WORK REQUEST. Output each record below exactly. No images go in the copy.

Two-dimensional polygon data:
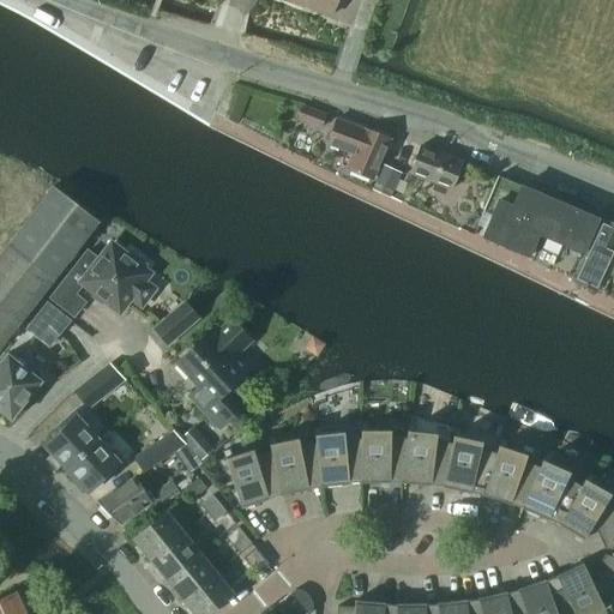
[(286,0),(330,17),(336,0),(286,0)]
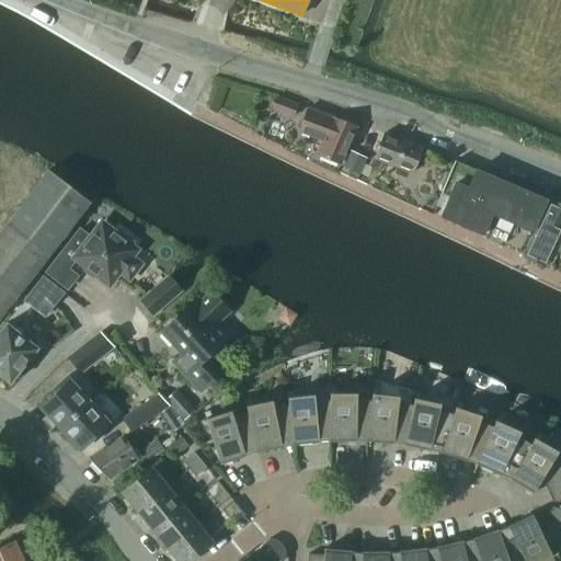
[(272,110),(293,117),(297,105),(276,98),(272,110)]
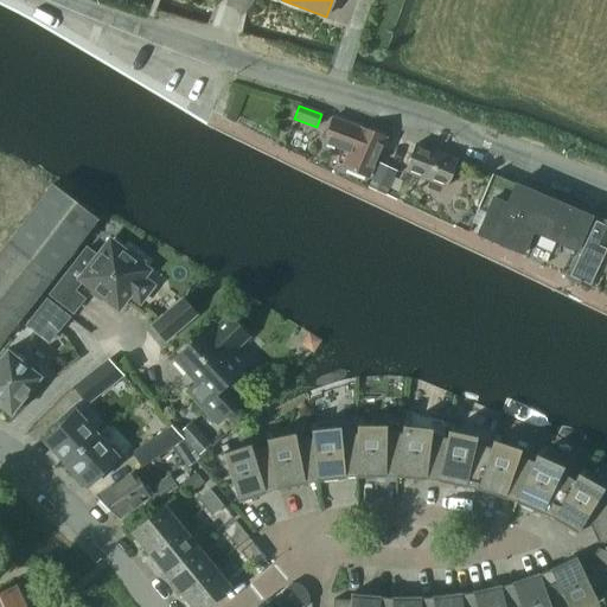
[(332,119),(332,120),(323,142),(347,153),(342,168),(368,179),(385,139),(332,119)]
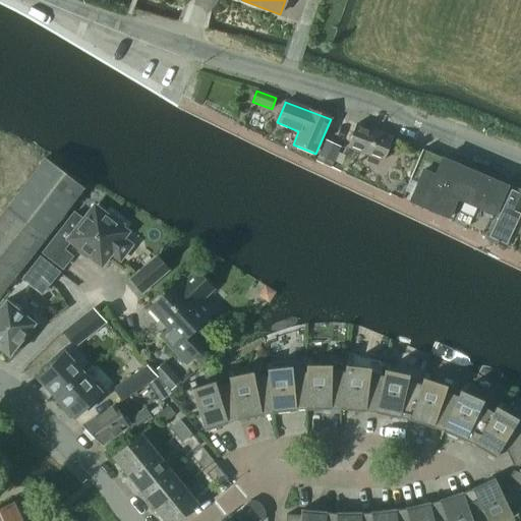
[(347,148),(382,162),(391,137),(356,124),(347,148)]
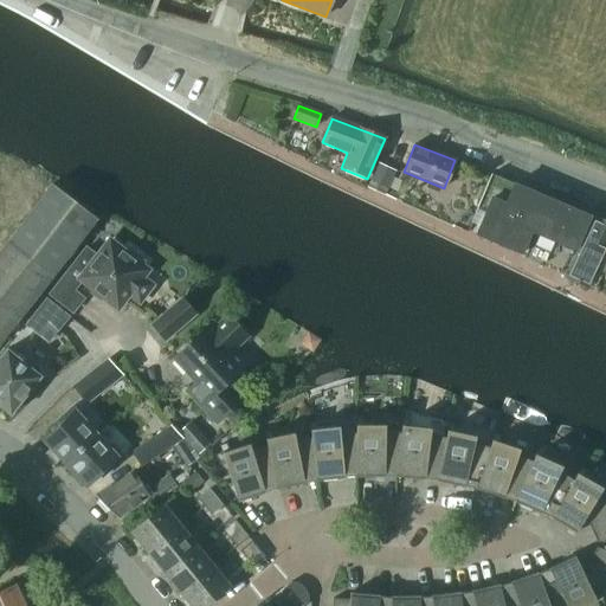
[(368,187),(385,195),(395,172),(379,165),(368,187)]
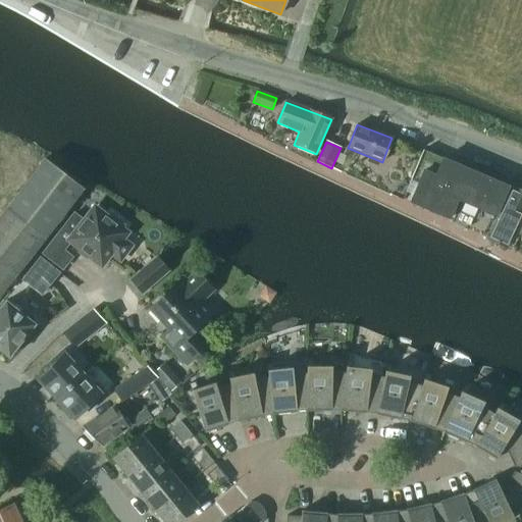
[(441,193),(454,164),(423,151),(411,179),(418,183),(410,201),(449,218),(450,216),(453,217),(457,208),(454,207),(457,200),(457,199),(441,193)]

RESPONSE TO THE TASK.
[(286,0),(330,17),(336,0),(286,0)]
[(272,110),(293,117),(297,105),(276,98),(272,110)]
[(332,119),(332,120),(323,142),(347,153),(342,168),(368,179),(385,139),(332,119)]
[(347,148),(382,162),(391,137),(356,124),(347,148)]
[(368,187),(385,195),(395,172),(379,165),(368,187)]
[(441,193),(454,164),(423,151),(411,179),(418,183),(410,201),(449,218),(450,216),(453,217),(457,208),(454,207),(457,200),(457,199),(441,193)]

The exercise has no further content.